• [BRIEF]: Everything in the listing below except the pictures should be reproduced exactly.

• [SOURCE DATA]:
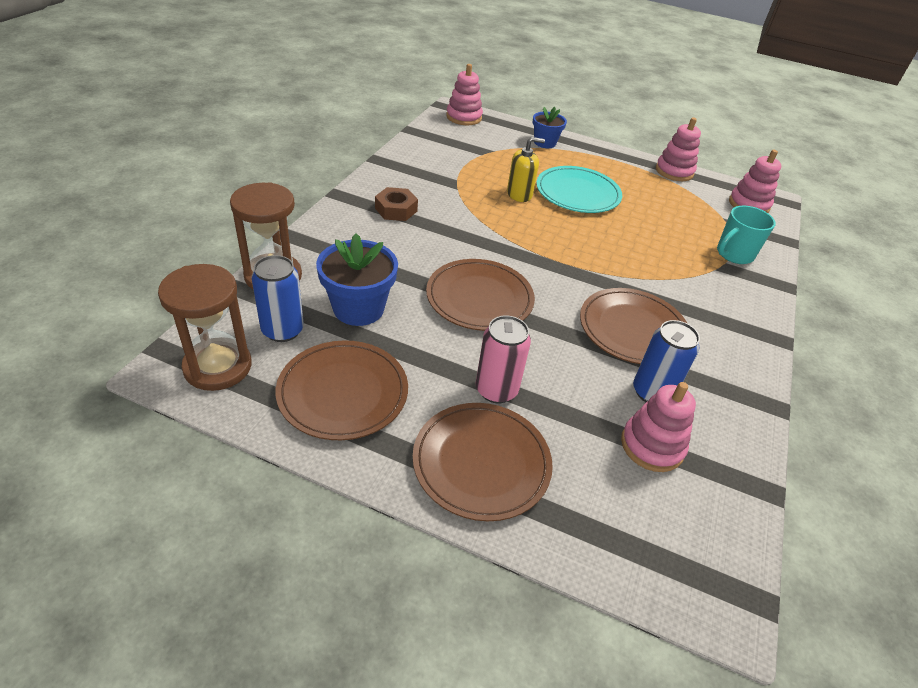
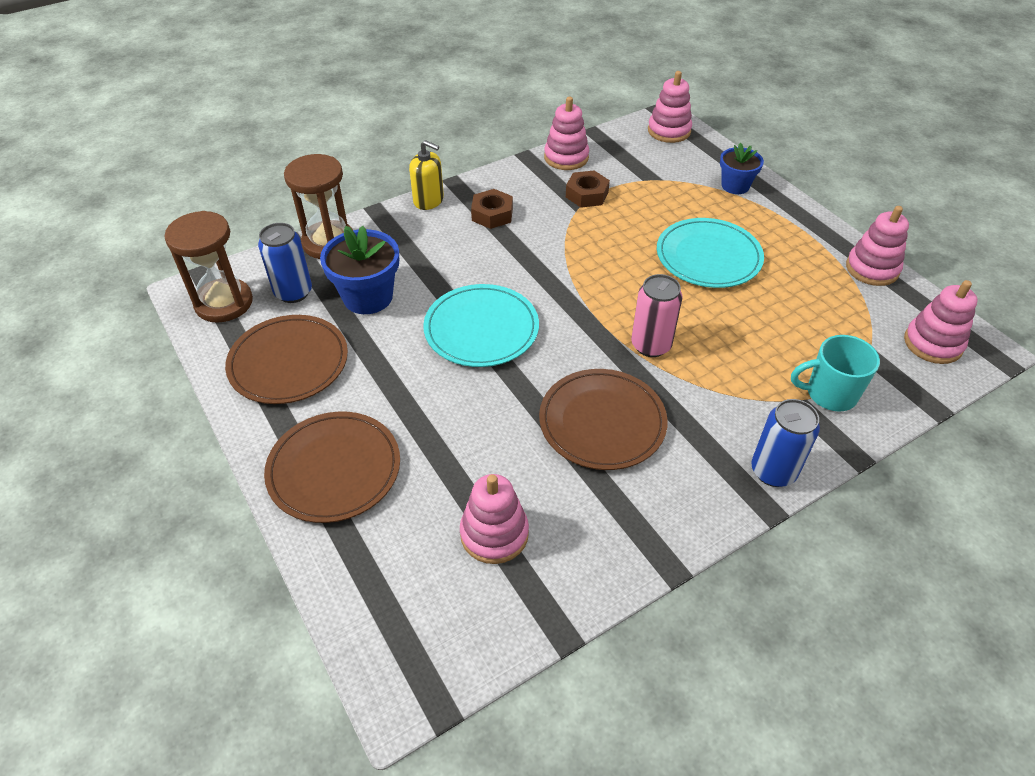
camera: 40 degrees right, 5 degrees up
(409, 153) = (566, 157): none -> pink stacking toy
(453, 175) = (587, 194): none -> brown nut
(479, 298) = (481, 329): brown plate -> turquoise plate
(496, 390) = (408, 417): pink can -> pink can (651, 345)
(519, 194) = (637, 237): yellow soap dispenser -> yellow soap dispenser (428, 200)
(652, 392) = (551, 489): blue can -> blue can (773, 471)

• [RESPONSE TO THE EXERCISE]:
camera: 40 degrees right, 5 degrees up
(409, 153) = (566, 157): none -> pink stacking toy
(453, 175) = (587, 194): none -> brown nut
(479, 298) = (481, 329): brown plate -> turquoise plate
(496, 390) = (408, 417): pink can -> pink can (651, 345)
(519, 194) = (637, 237): yellow soap dispenser -> yellow soap dispenser (428, 200)
(652, 392) = (551, 489): blue can -> blue can (773, 471)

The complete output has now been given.